[Assigned task] Reading the records below, find how many lines include the word "yellow" and give that number alone.

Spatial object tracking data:
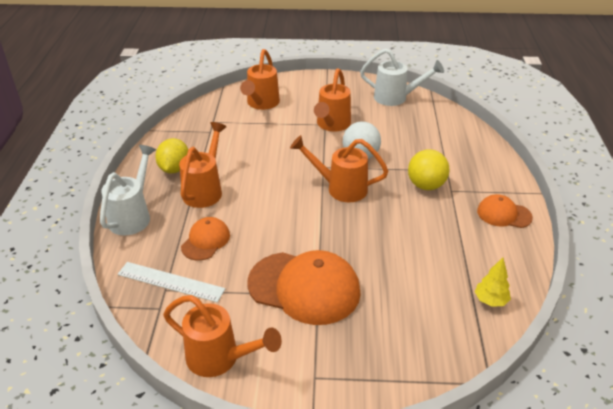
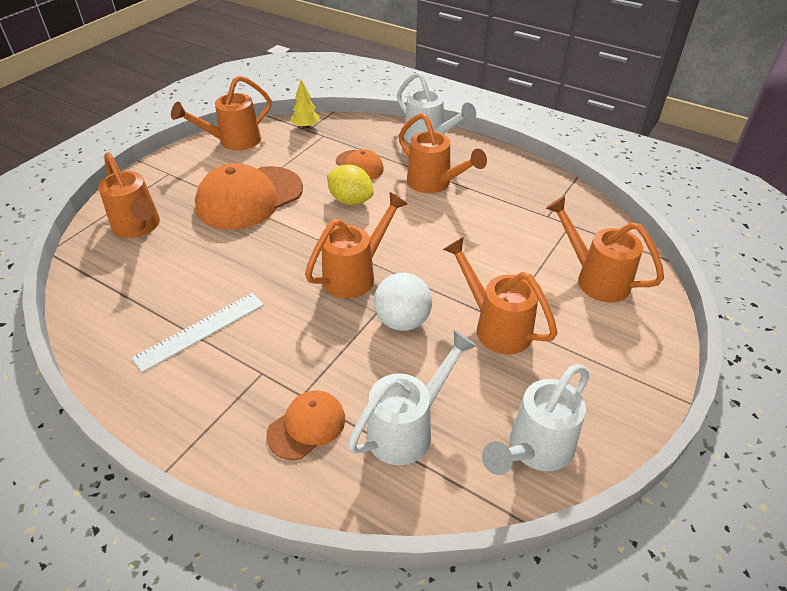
camera: 120 degrees right, 5 degrees up
white ruler [118,262,225,302] -> white ruler moved to [132,293,264,372]
yellow lemon [155,138,188,173] -> yellow lemon moved to [327,165,373,205]
yellow ball [408,150,449,190] -> none
yellow tree [475,258,511,307] -> yellow tree moved to [291,80,320,129]
orange cap [477,194,533,228] -> orange cap moved to [266,390,345,460]
none -> orange watering can [98,152,160,238]
none -> white watering can [348,330,477,465]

[Output below] 3